● Task objective
Only lines holding the word "List" are wanted from the records; copy all of them.

● Provided data
● ● ● ● ●

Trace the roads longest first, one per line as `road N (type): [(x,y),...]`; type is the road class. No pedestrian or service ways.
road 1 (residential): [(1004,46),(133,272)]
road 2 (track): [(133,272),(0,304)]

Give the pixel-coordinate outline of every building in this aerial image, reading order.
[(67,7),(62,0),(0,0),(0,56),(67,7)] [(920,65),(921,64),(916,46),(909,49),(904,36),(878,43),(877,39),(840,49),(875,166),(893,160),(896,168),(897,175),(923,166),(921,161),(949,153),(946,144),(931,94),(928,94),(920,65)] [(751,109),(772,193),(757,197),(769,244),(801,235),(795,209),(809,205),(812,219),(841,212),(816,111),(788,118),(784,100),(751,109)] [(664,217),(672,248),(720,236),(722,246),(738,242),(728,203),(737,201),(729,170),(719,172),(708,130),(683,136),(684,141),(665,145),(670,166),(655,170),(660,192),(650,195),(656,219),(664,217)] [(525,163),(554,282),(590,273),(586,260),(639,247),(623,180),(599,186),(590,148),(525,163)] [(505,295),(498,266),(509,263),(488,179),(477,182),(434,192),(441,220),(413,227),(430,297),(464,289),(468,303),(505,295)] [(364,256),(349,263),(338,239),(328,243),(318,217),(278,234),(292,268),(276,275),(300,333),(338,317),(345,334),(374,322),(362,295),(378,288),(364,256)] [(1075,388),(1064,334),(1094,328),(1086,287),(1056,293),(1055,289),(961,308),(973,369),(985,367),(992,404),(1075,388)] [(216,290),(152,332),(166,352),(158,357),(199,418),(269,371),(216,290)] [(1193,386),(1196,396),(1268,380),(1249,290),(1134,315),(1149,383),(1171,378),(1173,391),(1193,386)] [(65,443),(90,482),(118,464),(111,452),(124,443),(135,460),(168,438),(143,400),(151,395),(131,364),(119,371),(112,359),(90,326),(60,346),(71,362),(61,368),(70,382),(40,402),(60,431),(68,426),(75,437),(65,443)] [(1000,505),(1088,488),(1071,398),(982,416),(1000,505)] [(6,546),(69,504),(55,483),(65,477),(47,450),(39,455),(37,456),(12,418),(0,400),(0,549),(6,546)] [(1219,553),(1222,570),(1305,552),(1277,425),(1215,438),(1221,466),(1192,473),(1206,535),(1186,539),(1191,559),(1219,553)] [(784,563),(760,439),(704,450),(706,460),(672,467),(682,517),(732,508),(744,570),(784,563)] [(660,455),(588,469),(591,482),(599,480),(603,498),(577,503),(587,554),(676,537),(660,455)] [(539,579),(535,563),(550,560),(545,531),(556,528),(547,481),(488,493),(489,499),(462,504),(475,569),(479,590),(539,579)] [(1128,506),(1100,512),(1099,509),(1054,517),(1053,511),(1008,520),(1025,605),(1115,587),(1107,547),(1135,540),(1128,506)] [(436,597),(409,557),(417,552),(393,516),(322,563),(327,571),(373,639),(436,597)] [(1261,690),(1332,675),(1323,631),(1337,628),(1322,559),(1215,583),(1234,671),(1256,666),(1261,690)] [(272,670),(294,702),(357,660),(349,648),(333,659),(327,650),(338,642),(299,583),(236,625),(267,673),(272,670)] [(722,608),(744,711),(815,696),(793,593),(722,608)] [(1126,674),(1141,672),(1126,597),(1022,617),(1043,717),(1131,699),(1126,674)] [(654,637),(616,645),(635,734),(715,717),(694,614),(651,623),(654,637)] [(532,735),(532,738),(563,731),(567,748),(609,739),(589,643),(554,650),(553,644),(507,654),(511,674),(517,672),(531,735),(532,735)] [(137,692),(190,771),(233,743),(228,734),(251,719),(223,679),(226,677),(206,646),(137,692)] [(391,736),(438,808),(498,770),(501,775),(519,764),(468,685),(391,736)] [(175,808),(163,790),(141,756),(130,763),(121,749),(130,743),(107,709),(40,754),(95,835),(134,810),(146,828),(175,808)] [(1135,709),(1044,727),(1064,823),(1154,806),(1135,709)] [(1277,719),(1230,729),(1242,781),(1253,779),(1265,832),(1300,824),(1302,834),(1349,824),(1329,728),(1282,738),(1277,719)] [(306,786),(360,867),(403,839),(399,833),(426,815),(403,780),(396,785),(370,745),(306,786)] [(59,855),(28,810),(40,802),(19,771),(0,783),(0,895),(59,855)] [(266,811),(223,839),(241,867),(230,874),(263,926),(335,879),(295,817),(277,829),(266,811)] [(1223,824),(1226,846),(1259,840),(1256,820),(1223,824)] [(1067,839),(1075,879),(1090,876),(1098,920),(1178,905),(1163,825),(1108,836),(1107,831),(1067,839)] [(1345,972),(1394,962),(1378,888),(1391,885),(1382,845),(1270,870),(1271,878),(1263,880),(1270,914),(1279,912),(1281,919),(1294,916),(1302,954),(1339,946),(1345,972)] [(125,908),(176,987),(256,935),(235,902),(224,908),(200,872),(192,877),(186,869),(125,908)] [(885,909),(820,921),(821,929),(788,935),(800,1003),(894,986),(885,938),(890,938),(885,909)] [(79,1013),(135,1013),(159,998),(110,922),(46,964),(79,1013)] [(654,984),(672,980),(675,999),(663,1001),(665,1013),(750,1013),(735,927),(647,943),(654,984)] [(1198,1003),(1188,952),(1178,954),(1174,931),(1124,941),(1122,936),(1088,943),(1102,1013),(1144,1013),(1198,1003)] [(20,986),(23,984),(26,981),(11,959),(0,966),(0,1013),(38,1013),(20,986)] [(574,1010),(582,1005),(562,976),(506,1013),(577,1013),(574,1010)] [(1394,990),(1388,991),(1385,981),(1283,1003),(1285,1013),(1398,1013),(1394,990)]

● ● ● ● ●

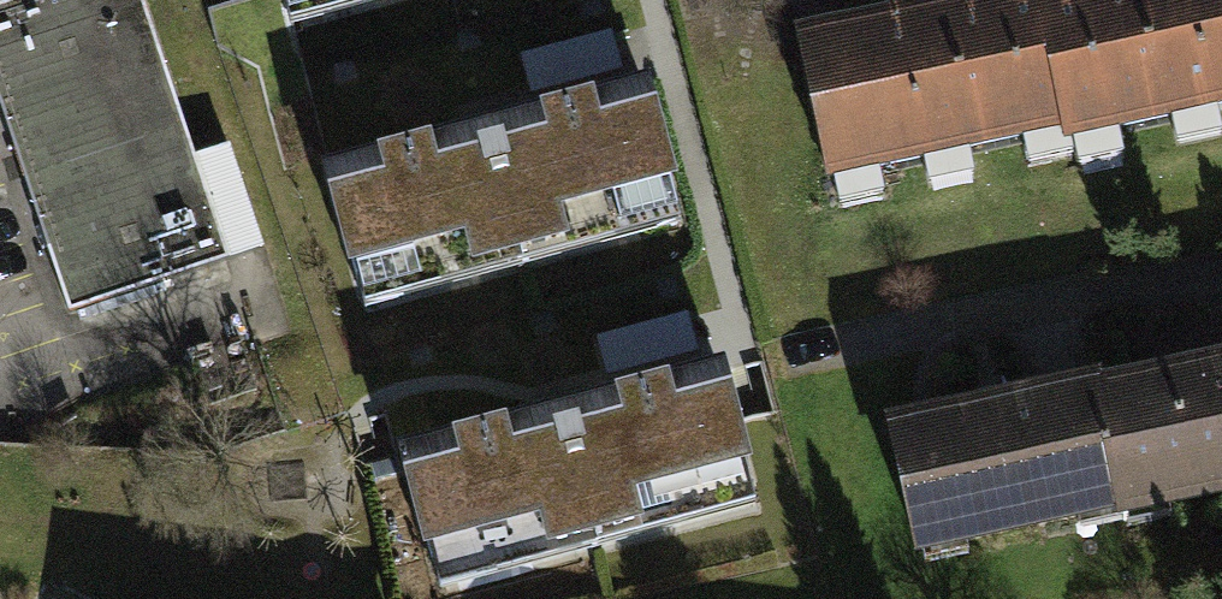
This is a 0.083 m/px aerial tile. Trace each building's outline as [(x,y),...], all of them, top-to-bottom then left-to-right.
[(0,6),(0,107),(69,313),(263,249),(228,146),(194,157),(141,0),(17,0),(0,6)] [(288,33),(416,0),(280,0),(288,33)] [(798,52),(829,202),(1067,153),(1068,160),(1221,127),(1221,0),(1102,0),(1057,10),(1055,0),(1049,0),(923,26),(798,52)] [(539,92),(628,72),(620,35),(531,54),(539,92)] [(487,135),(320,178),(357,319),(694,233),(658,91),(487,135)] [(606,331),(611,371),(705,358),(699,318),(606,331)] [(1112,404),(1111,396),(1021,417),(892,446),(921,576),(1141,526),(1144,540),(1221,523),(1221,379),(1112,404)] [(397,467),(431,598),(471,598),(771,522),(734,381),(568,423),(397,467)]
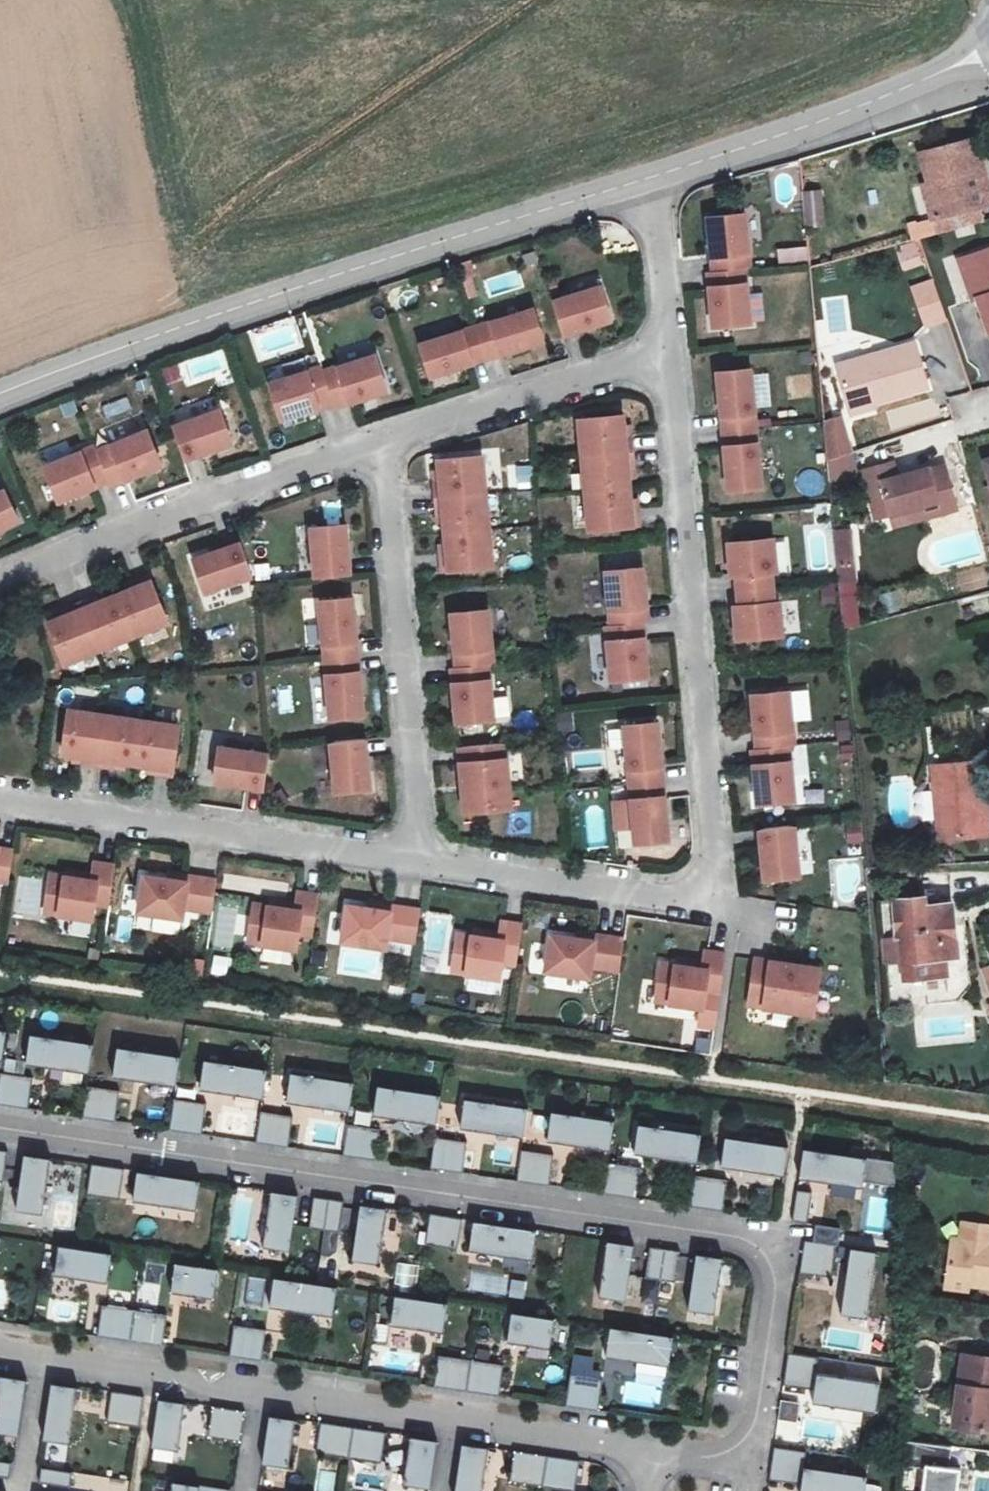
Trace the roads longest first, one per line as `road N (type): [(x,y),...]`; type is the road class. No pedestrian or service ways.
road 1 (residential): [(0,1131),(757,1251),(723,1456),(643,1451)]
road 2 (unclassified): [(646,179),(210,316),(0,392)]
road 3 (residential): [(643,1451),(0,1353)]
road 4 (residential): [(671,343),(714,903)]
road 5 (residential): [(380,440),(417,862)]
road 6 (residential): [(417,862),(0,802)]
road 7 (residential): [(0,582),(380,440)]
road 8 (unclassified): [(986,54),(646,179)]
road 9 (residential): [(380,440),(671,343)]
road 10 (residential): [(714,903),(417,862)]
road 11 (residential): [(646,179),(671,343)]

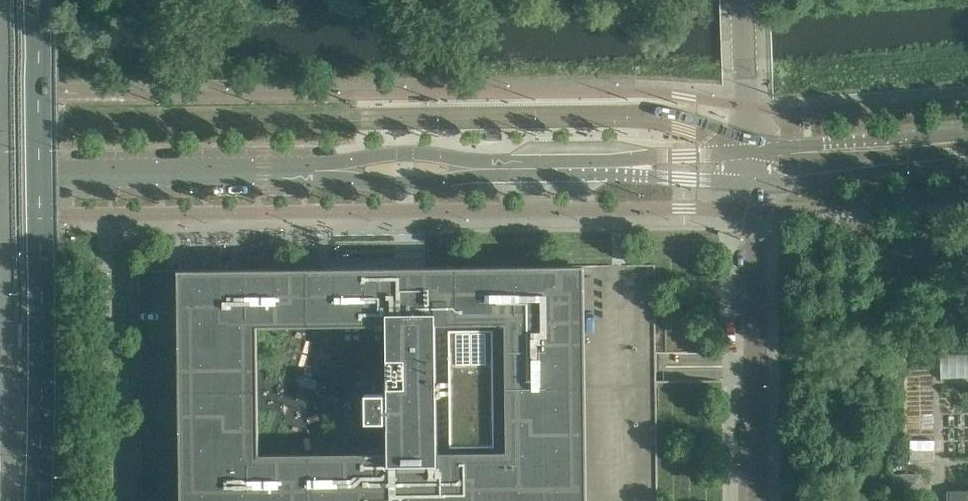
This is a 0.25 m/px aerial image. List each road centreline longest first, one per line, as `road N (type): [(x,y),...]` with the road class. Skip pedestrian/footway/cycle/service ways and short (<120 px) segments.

● ● ● ● ●

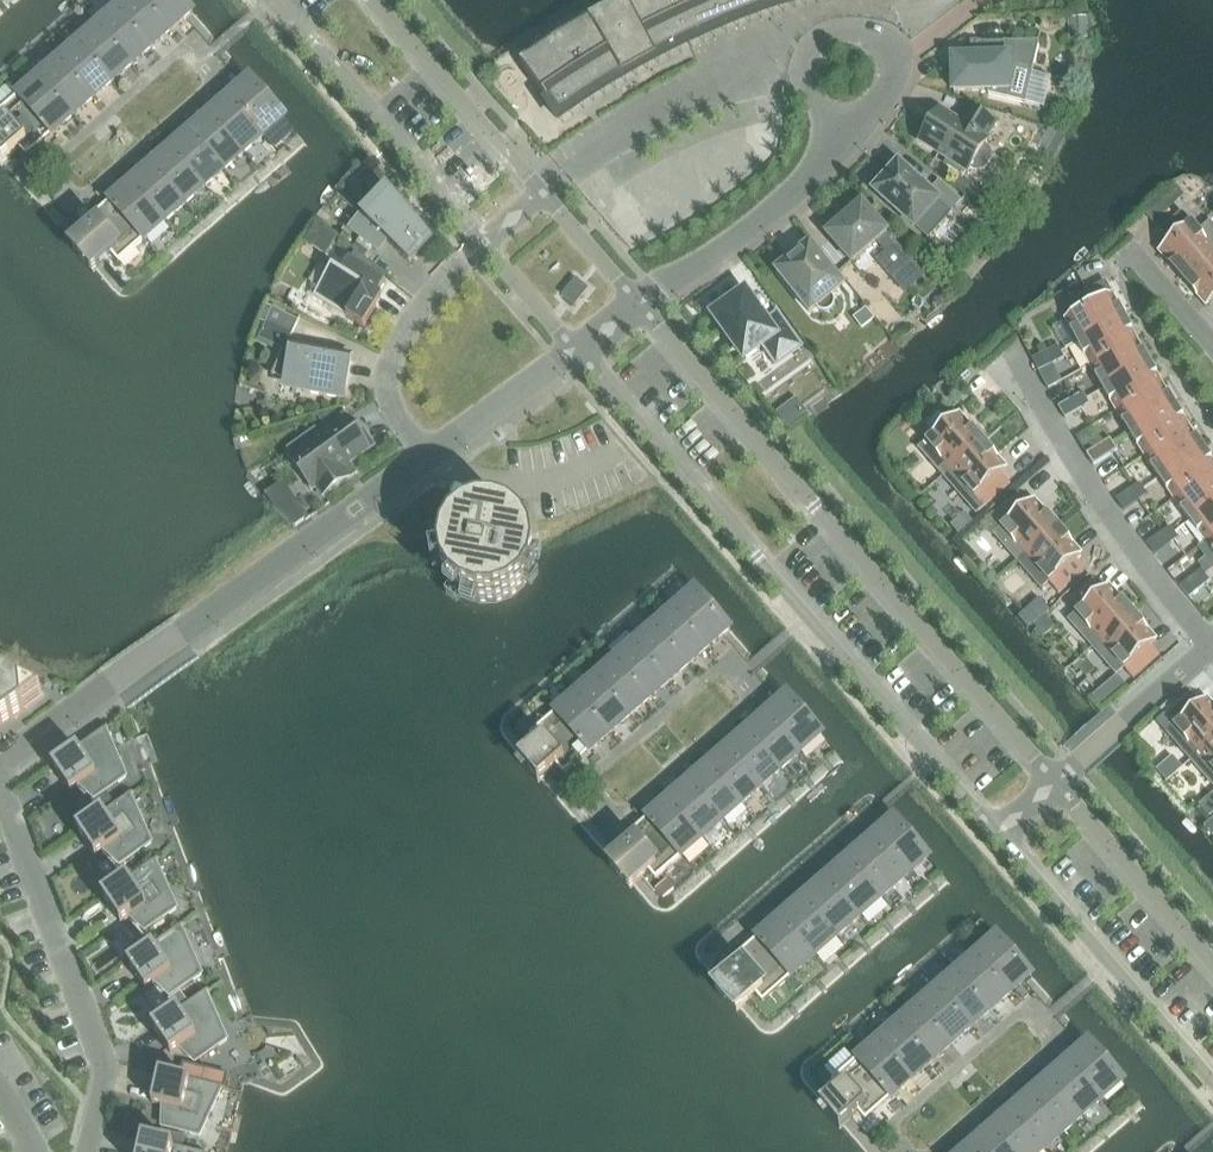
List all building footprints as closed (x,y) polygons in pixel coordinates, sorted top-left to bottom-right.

● ● ● ● ●

● Solution
This is a 0.25 m/px aerial image. List each road centreline longest first, one per line, as `road N (type): [(x,y),...]` with the road class. Skip pedestrian/footway/cycle/service ways and short (<120 px) segments.
List all building footprints as closed (x,y) polygons in pixel coordinates, sorted top-left to bottom-right.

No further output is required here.